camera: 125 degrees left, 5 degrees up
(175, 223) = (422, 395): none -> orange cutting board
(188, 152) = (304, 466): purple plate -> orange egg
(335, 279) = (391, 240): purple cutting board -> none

━━━━━━

**Action item:**
Every piece of the data is to be set down again exactly.

**Your solution:**
camera: 125 degrees left, 5 degrees up
(175, 223) = (422, 395): none -> orange cutting board
(188, 152) = (304, 466): purple plate -> orange egg
(335, 279) = (391, 240): purple cutting board -> none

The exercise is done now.